== Records for the task ==
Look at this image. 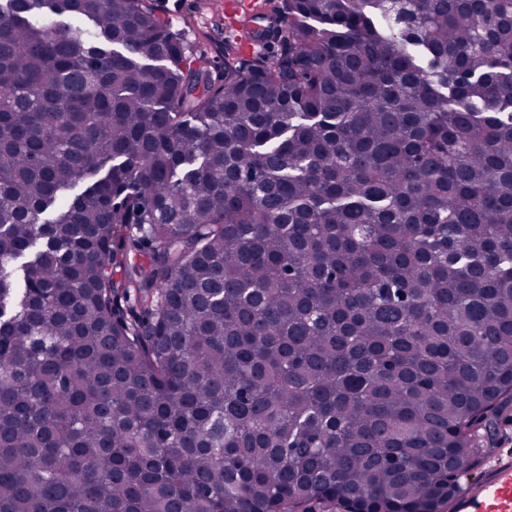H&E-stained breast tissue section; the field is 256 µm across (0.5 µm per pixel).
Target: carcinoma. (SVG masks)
Wrapping results in <instances>:
<instances>
[{"mask_svg": "<svg viewBox=\"0 0 512 512\" xmlns=\"http://www.w3.org/2000/svg\"><path fill=\"white\" fill-rule=\"evenodd\" d=\"M265 2L0 4V512H445L512 403V0ZM226 1L233 3L230 9H224ZM261 1L157 0L156 4L158 14L172 21L183 38L196 47L198 54H204L214 67L224 63L225 36L234 37L244 27L243 23L250 29L266 25L261 19H253L264 12L254 7Z\"/></svg>", "mask_w": 512, "mask_h": 512, "instance_id": "cac0c4a2", "label": "carcinoma"}]
</instances>
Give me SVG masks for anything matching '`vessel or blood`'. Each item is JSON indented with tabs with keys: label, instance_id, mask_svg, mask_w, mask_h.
<instances>
[{
	"label": "vessel or blood",
	"instance_id": "1",
	"mask_svg": "<svg viewBox=\"0 0 512 512\" xmlns=\"http://www.w3.org/2000/svg\"><path fill=\"white\" fill-rule=\"evenodd\" d=\"M454 512H512V463L498 462L489 477L469 485L454 501Z\"/></svg>",
	"mask_w": 512,
	"mask_h": 512
}]
</instances>
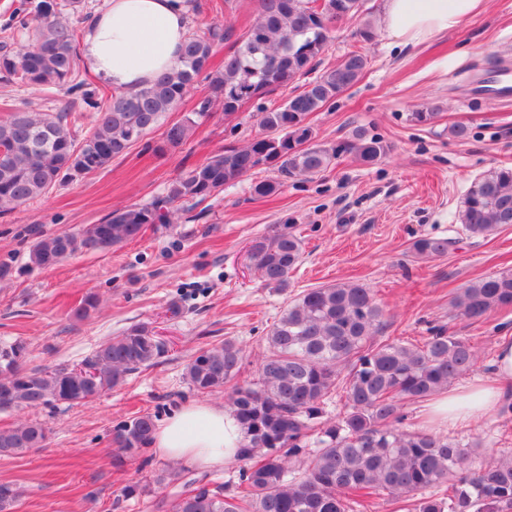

== Exercise goal ==
Omit all pictures and write out, exactly, only the lines from the line containing "Give me SVG" through the last line of the entries above.

== Task result ==
Give me SVG masks for anything matching '`vessel or blood`'. Each item is JSON indented with tabs with keys: label, instance_id, mask_svg, mask_w, mask_h.
<instances>
[{
	"label": "vessel or blood",
	"instance_id": "1",
	"mask_svg": "<svg viewBox=\"0 0 512 512\" xmlns=\"http://www.w3.org/2000/svg\"><path fill=\"white\" fill-rule=\"evenodd\" d=\"M454 512H512V463L498 462L489 477L469 485L454 501Z\"/></svg>",
	"mask_w": 512,
	"mask_h": 512
}]
</instances>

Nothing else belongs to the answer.